> Exercise brief:
Copy out every entry, keeping each character the same.

** Extracted entries follows **

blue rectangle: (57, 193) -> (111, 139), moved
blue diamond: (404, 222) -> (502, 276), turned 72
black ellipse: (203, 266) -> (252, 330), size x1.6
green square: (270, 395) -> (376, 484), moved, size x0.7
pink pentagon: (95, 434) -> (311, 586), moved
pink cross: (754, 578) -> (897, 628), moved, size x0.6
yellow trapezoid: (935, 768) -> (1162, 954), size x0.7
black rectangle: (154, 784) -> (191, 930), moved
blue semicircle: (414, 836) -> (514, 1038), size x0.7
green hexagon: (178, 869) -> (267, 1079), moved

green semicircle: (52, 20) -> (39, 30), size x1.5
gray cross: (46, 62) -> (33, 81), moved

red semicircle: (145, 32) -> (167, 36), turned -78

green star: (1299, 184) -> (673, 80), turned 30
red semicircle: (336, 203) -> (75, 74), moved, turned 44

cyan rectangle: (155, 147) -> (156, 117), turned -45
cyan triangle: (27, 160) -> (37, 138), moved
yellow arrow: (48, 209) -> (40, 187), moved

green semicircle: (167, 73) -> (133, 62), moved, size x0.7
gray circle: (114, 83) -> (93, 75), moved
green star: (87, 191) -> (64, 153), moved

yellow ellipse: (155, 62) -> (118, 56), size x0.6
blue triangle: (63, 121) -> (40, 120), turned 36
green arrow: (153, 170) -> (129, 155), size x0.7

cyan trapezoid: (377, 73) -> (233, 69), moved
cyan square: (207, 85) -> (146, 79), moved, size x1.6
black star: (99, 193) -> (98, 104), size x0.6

** End of Extracted entries **

> Output of the exercise:
blue rectangle: (57, 193) -> (111, 139), moved
blue diamond: (404, 222) -> (502, 276), turned 72
black ellipse: (203, 266) -> (252, 330), size x1.6
green square: (270, 395) -> (376, 484), moved, size x0.7
pink pentagon: (95, 434) -> (311, 586), moved
pink cross: (754, 578) -> (897, 628), moved, size x0.6
yellow trapezoid: (935, 768) -> (1162, 954), size x0.7
black rectangle: (154, 784) -> (191, 930), moved
blue semicircle: (414, 836) -> (514, 1038), size x0.7
green hexagon: (178, 869) -> (267, 1079), moved

green semicircle: (52, 20) -> (39, 30), size x1.5
gray cross: (46, 62) -> (33, 81), moved

red semicircle: (145, 32) -> (167, 36), turned -78

green star: (1299, 184) -> (673, 80), turned 30
red semicircle: (336, 203) -> (75, 74), moved, turned 44

cyan rectangle: (155, 147) -> (156, 117), turned -45
cyan triangle: (27, 160) -> (37, 138), moved
yellow arrow: (48, 209) -> (40, 187), moved

green semicircle: (167, 73) -> (133, 62), moved, size x0.7
gray circle: (114, 83) -> (93, 75), moved
green star: (87, 191) -> (64, 153), moved

yellow ellipse: (155, 62) -> (118, 56), size x0.6
blue triangle: (63, 121) -> (40, 120), turned 36
green arrow: (153, 170) -> (129, 155), size x0.7

cyan trapezoid: (377, 73) -> (233, 69), moved
cyan square: (207, 85) -> (146, 79), moved, size x1.6
black star: (99, 193) -> (98, 104), size x0.6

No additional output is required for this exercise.